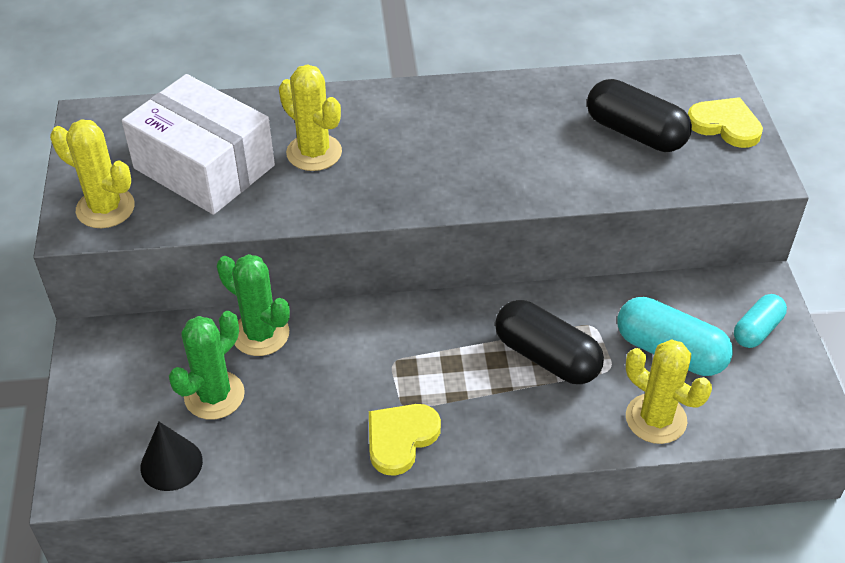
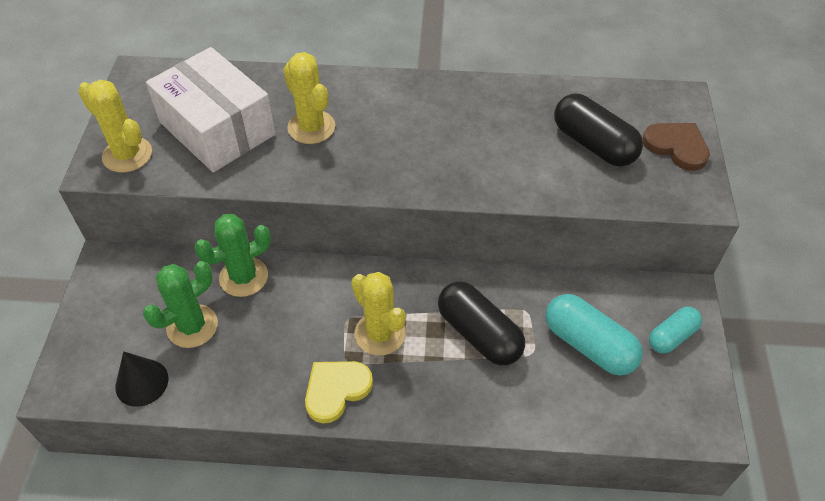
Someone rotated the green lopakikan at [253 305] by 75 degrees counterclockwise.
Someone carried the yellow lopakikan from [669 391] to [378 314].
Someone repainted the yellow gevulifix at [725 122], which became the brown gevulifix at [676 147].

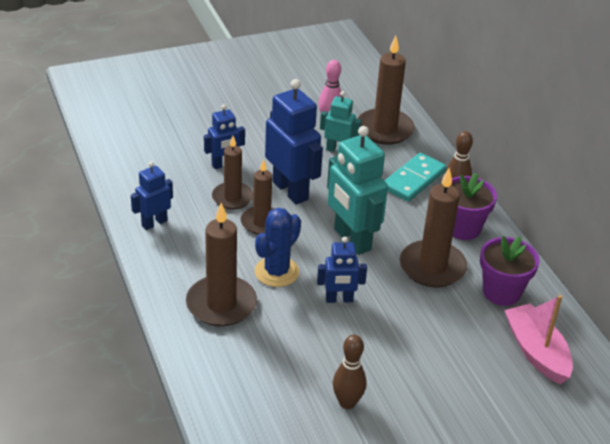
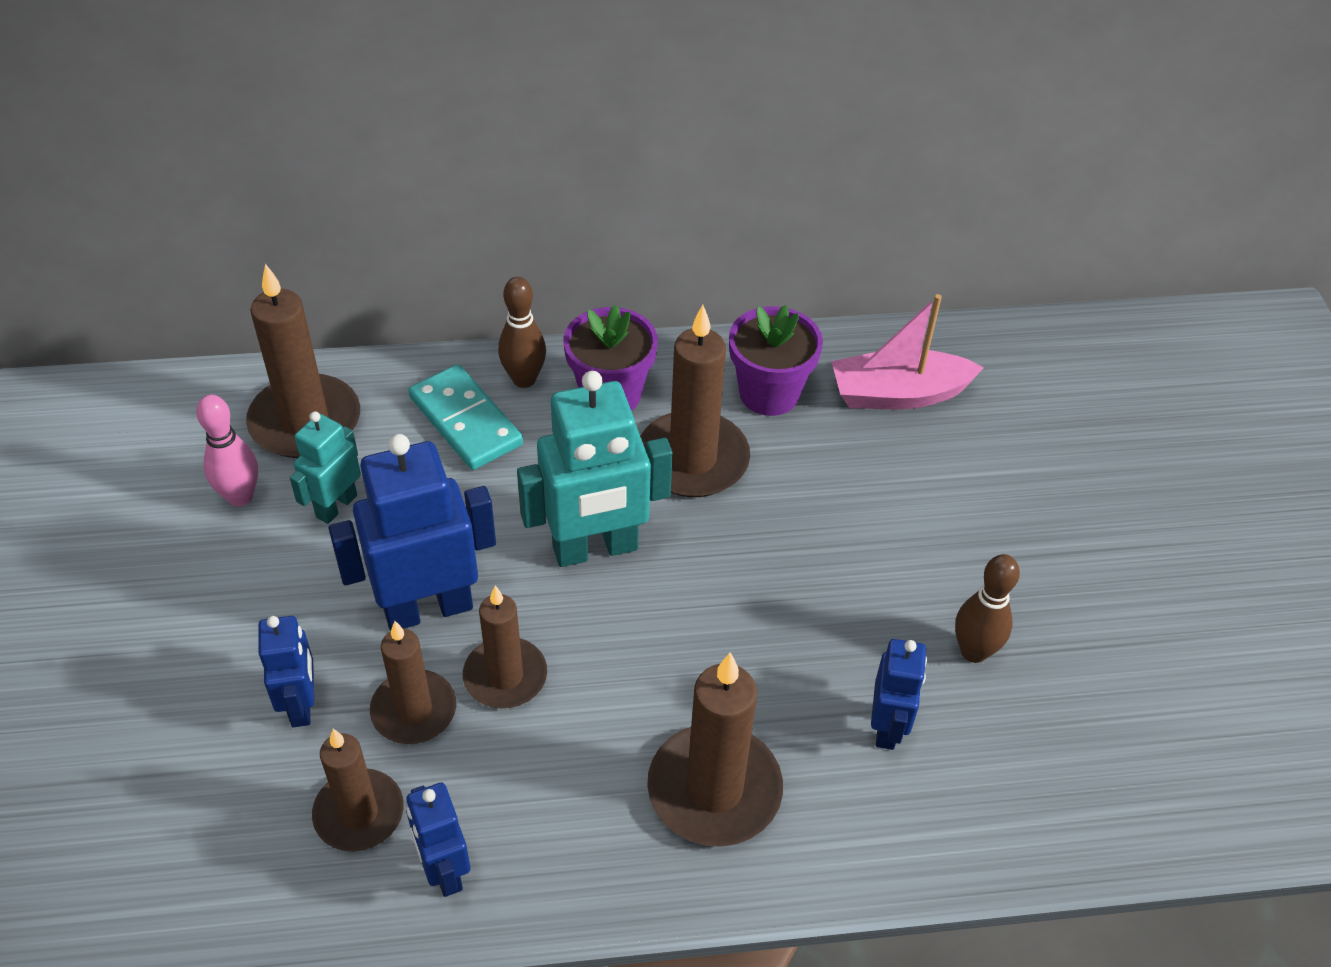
Someone put down the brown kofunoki at [358 790].
Someone carried the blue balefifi from [342 270] to [899 694].
Someone took away the blue lopakikan at [278 247].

### Problem description
Return the entries above exactly, skipping any images.

### Exercise answer
Someone rotated the green lopakikan at [253 305] by 75 degrees counterclockwise.
Someone carried the yellow lopakikan from [669 391] to [378 314].
Someone repainted the yellow gevulifix at [725 122], which became the brown gevulifix at [676 147].

Someone put down the brown kofunoki at [358 790].
Someone carried the blue balefifi from [342 270] to [899 694].
Someone took away the blue lopakikan at [278 247].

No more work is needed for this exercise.